• [Problem requirements] From the entries that follow, copy each line containing the word "NAND".

Dataset items:

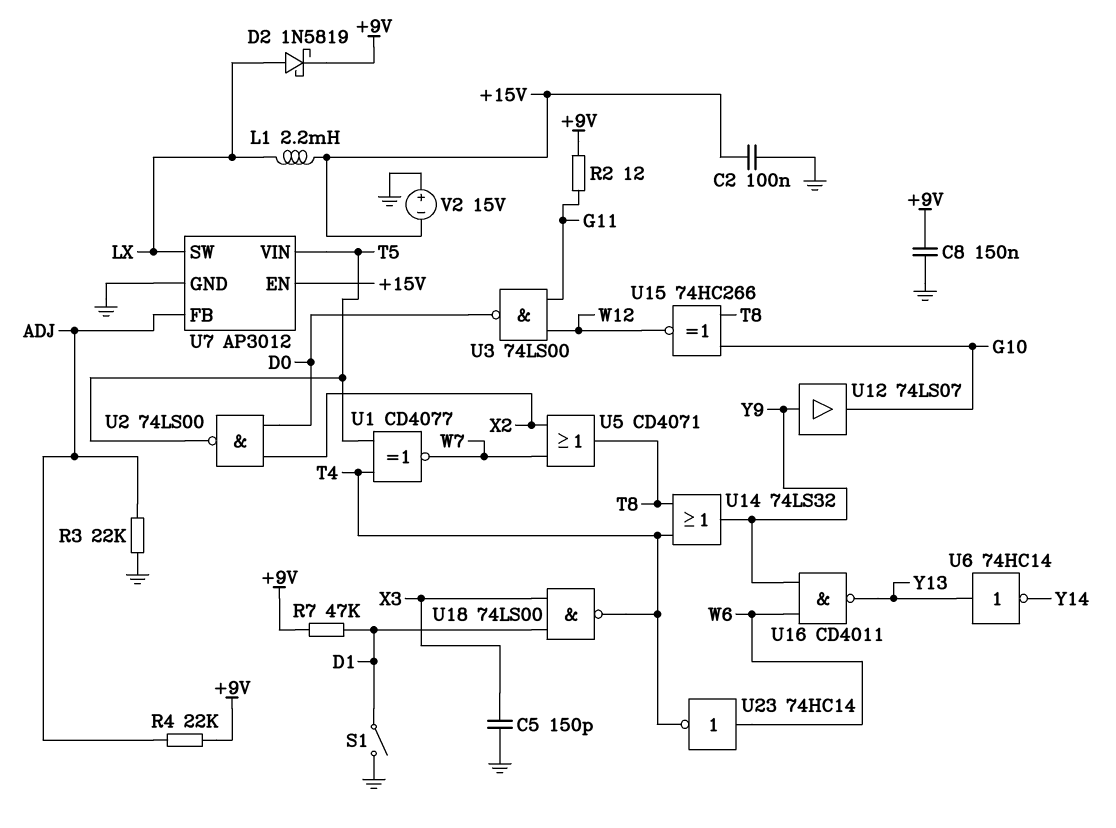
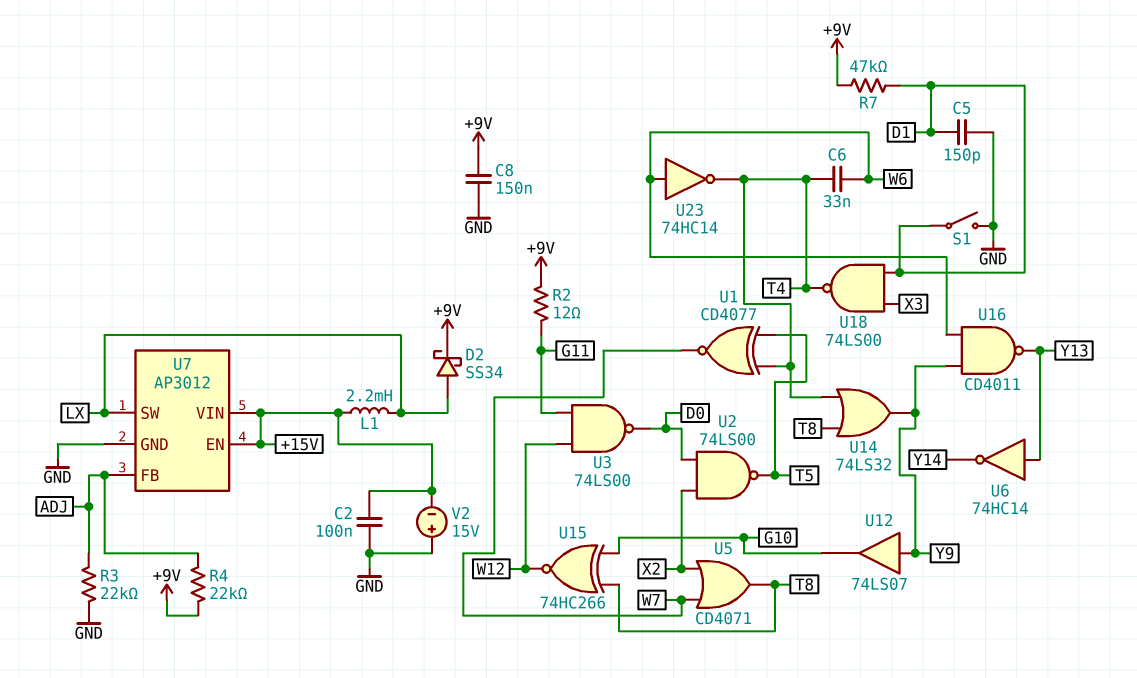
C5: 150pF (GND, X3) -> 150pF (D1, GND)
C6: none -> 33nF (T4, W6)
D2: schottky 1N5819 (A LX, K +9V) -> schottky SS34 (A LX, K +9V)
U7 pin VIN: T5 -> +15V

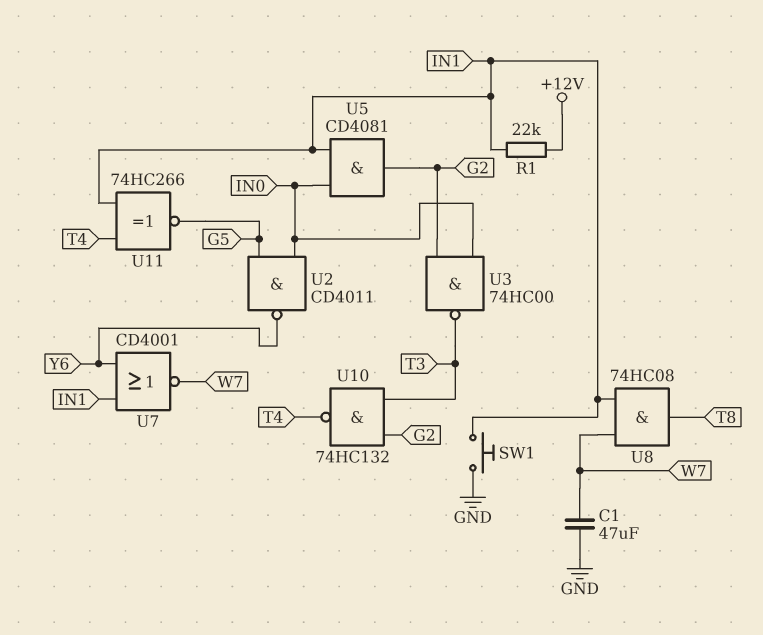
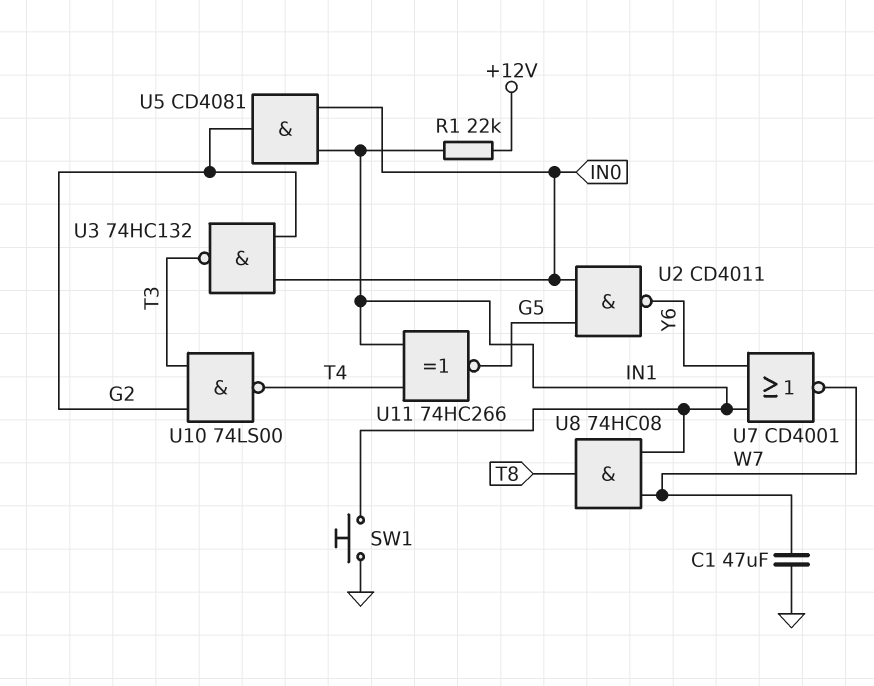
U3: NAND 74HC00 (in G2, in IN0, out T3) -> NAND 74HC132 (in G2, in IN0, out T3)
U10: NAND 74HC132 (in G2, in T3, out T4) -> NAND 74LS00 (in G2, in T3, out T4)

• [Answer to this task]
U3: NAND 74HC00 (in G2, in IN0, out T3) -> NAND 74HC132 (in G2, in IN0, out T3)
U10: NAND 74HC132 (in G2, in T3, out T4) -> NAND 74LS00 (in G2, in T3, out T4)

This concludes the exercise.